DATA TO PROCESS:
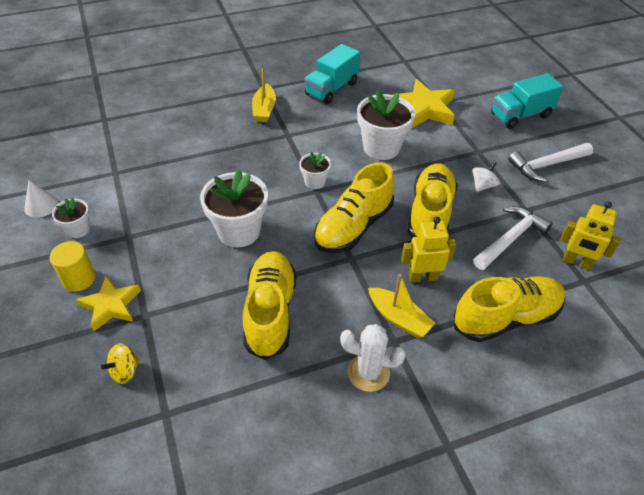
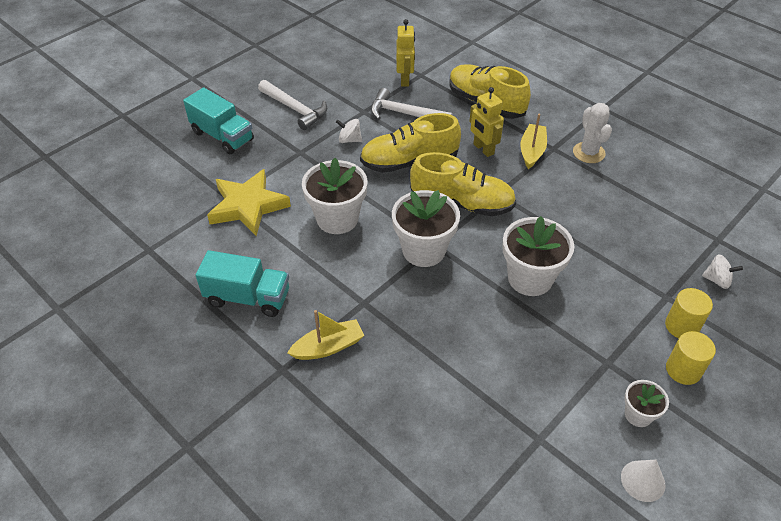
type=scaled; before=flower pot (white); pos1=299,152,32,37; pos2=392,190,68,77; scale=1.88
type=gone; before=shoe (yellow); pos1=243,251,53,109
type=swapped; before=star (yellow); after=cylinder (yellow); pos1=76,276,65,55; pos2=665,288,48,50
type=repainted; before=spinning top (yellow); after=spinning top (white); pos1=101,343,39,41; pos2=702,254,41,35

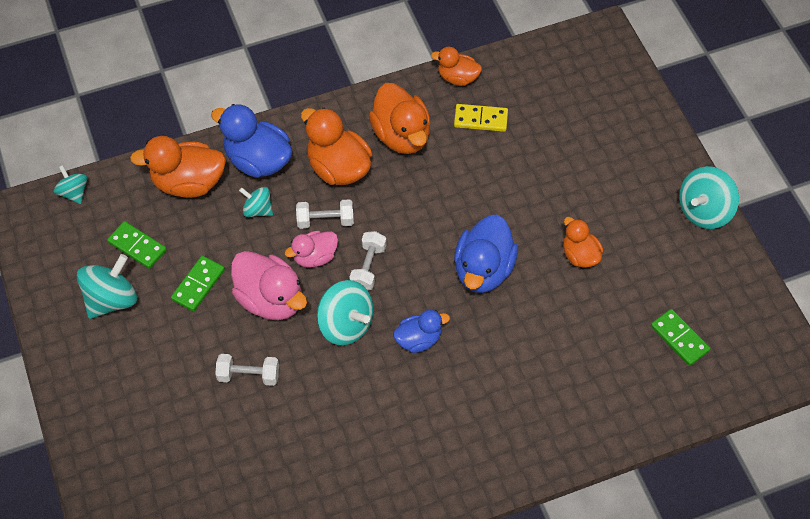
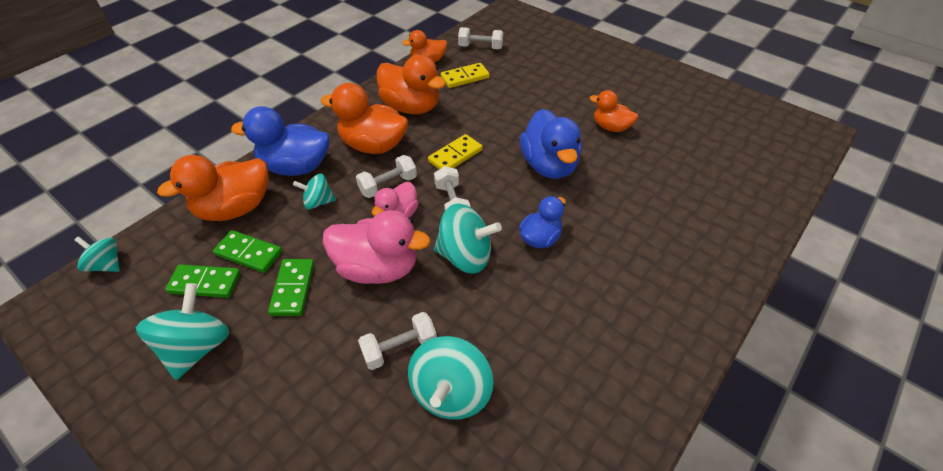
type=shifted; before=spinning top (turquoise); pos1=679,166,60,63; pos2=408,336,86,84
type=shifted; before=domino (green); pos1=651,309,59,57; pos2=213,230,69,43
type=new; after=dumbbell (white); pos2=458,27,45,22
type=new; after=domino (yellow); pos2=428,134,55,35

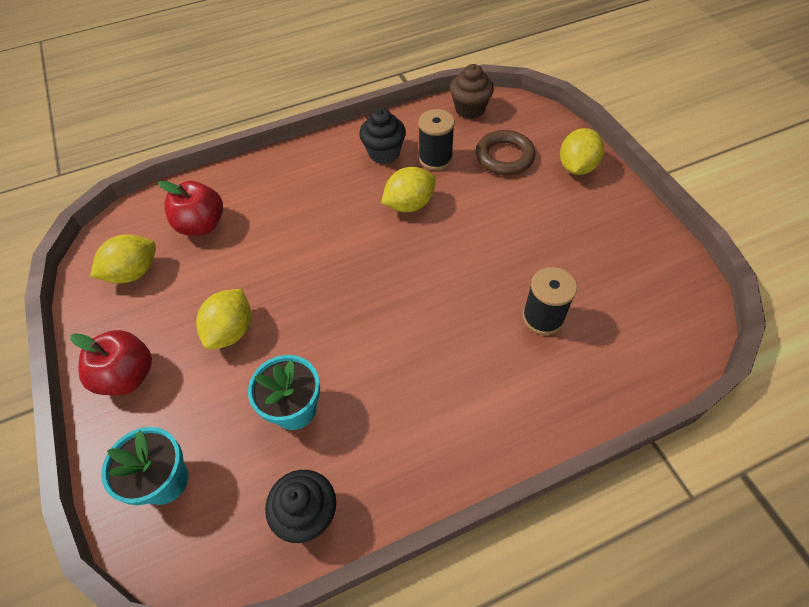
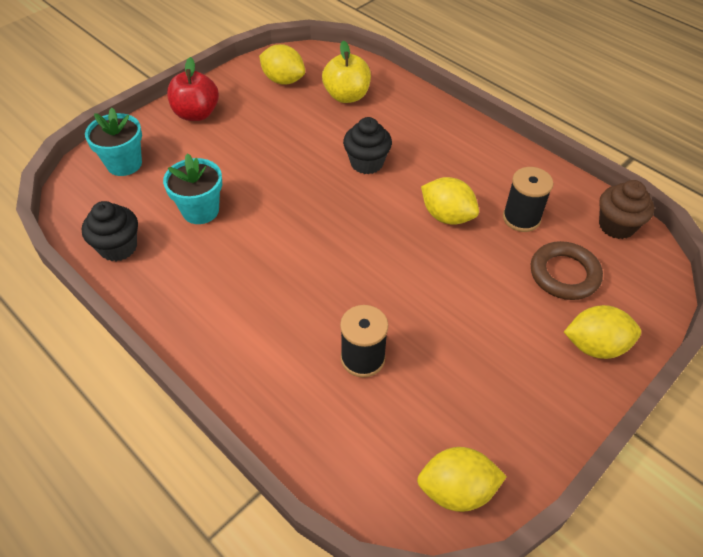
type=shifted; before=cupcake (black); pos1=359,108,47,56; pos2=343,117,49,57
type=repainted; before=apple (red); after=apple (yellow); pos1=158,181,65,55; pos2=322,40,49,63
type=shifted; before=lemon (yellow); pos1=196,289,55,61; pos2=417,447,90,65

WHAT TO WORK ON: The listing is to be repeated exactly, with its pictures removed.

RESULT OF THIS TASK:
type=scaled; before=flower pot (white); pos1=299,152,32,37; pos2=392,190,68,77; scale=1.88
type=gone; before=shoe (yellow); pos1=243,251,53,109
type=swapped; before=star (yellow); after=cylinder (yellow); pos1=76,276,65,55; pos2=665,288,48,50
type=repainted; before=spinning top (yellow); after=spinning top (white); pos1=101,343,39,41; pos2=702,254,41,35

type=shifted; before=spinning top (turquoise); pos1=679,166,60,63; pos2=408,336,86,84
type=shifted; before=domino (green); pos1=651,309,59,57; pos2=213,230,69,43
type=new; after=dumbbell (white); pos2=458,27,45,22
type=new; after=domino (yellow); pos2=428,134,55,35

type=shifted; before=cupcake (black); pos1=359,108,47,56; pos2=343,117,49,57
type=repainted; before=apple (red); after=apple (yellow); pos1=158,181,65,55; pos2=322,40,49,63
type=shifted; before=lemon (yellow); pos1=196,289,55,61; pos2=417,447,90,65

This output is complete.